··· DATA ROWS ···
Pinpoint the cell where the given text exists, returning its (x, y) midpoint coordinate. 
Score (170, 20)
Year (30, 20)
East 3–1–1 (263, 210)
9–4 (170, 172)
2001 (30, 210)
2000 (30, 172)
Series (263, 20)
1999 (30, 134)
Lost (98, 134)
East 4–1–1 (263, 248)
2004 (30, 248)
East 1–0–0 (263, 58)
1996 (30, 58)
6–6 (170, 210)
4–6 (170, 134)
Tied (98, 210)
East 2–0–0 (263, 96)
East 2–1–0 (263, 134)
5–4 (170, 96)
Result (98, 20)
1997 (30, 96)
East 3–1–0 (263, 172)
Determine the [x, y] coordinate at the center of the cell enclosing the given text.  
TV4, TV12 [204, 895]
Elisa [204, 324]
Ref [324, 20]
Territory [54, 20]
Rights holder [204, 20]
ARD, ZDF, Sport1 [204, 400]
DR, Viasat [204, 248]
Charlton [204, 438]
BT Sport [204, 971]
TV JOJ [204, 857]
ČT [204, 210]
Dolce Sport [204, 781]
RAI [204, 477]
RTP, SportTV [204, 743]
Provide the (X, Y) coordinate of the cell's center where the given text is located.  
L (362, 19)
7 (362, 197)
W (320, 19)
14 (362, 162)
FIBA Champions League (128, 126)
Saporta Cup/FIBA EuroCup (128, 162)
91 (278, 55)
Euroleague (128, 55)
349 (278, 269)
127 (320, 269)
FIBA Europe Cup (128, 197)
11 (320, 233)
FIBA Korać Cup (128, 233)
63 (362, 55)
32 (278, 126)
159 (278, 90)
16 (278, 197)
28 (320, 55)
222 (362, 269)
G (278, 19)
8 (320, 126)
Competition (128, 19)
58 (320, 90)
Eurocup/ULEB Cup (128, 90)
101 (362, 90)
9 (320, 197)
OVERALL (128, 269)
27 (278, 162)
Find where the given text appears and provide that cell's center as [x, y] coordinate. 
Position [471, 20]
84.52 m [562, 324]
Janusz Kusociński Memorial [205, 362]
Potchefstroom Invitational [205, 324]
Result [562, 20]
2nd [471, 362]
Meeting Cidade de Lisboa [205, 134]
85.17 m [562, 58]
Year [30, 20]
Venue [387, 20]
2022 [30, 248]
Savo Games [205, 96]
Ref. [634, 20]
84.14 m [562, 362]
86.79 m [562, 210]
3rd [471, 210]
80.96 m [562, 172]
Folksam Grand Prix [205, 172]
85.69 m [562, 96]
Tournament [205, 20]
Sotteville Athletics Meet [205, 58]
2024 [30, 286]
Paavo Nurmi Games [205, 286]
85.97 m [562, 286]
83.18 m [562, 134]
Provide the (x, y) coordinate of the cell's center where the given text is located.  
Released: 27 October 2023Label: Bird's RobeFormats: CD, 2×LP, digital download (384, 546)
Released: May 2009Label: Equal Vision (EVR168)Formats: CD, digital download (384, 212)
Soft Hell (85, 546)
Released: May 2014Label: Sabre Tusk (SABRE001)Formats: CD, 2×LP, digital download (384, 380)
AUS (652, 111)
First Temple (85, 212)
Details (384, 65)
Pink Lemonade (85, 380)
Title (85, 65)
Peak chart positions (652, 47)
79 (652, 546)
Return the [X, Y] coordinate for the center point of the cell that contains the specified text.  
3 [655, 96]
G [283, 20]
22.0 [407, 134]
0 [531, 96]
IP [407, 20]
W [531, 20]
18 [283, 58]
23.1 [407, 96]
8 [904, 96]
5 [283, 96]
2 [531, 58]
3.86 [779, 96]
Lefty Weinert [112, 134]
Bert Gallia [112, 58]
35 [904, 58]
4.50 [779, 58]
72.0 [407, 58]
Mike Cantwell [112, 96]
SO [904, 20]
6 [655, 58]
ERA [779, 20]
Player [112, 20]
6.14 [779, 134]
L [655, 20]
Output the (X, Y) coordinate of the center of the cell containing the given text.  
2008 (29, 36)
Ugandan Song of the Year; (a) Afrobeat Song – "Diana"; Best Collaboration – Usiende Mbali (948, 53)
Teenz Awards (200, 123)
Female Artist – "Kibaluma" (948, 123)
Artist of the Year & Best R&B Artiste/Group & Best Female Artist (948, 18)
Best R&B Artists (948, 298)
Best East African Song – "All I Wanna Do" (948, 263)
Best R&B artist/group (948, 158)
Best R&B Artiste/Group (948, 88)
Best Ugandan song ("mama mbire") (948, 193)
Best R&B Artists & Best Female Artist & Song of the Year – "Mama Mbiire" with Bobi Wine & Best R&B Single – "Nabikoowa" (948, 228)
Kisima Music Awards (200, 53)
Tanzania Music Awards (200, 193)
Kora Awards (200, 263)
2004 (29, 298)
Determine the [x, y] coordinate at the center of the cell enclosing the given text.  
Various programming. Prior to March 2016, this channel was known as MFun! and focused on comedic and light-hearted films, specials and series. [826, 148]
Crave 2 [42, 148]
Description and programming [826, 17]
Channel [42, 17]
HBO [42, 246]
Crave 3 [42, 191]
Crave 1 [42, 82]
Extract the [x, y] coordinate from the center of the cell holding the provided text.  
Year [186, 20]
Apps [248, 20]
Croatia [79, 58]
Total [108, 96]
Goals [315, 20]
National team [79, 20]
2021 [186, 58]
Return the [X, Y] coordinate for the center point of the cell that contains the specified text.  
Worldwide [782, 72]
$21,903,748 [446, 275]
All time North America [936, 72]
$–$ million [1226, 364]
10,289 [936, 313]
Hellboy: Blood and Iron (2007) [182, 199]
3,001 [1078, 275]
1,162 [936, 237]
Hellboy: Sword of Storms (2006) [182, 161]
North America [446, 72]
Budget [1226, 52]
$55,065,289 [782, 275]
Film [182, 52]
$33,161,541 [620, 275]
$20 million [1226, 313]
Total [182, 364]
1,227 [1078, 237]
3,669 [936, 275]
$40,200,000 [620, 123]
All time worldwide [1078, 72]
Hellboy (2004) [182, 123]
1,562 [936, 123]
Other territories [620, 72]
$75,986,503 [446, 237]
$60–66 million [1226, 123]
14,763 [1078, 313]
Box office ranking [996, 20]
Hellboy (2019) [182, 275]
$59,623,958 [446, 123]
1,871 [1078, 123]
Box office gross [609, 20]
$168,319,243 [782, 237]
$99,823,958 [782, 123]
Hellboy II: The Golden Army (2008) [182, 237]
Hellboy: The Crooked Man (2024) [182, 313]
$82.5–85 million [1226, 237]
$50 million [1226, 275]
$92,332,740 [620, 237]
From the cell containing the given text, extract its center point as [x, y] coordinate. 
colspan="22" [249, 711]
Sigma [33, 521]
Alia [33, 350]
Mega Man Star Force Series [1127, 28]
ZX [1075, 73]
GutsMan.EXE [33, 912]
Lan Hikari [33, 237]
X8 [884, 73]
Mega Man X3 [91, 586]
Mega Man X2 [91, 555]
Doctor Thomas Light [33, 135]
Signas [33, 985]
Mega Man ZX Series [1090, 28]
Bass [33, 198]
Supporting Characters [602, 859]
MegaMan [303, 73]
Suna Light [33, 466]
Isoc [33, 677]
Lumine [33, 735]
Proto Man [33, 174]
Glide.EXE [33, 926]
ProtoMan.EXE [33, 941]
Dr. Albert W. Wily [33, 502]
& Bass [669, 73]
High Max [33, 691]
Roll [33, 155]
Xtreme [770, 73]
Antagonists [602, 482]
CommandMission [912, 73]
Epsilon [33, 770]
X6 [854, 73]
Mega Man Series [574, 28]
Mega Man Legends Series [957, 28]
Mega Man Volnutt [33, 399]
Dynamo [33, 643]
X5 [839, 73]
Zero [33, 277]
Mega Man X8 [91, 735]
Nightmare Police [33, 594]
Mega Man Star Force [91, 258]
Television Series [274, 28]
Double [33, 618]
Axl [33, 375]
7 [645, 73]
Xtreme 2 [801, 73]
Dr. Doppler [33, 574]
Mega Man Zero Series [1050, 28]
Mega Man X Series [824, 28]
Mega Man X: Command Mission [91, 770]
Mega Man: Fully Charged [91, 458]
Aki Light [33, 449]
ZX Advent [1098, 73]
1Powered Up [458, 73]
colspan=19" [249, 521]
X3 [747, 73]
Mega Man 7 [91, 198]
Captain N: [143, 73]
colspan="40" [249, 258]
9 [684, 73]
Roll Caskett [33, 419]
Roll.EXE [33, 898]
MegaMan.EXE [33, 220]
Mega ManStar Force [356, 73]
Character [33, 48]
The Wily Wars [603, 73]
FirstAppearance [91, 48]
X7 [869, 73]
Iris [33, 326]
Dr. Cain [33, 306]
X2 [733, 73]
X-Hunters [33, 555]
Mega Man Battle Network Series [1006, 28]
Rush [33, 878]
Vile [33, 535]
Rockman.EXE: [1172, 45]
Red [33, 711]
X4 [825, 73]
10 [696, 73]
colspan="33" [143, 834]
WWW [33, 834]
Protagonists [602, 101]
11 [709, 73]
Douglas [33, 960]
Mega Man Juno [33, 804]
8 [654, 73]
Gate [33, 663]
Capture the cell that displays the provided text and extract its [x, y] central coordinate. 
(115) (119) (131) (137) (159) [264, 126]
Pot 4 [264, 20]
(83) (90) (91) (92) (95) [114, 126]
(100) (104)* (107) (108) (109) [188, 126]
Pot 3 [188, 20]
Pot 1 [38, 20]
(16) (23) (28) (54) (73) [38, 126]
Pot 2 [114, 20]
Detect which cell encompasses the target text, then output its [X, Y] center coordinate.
···
TASK GOAL —
Please write out the entries from the first line up to and including the line with "Tied (98, 210)", switching "Lost" to "Won" and changing nothing else.

RESPONSE TO THE TASK —
Pinpoint the cell where the given text exists, returning its (x, y) midpoint coordinate. 
Score (170, 20)
Year (30, 20)
East 3–1–1 (263, 210)
9–4 (170, 172)
2001 (30, 210)
2000 (30, 172)
Series (263, 20)
1999 (30, 134)
Won (98, 134)
East 4–1–1 (263, 248)
2004 (30, 248)
East 1–0–0 (263, 58)
1996 (30, 58)
6–6 (170, 210)
4–6 (170, 134)
Tied (98, 210)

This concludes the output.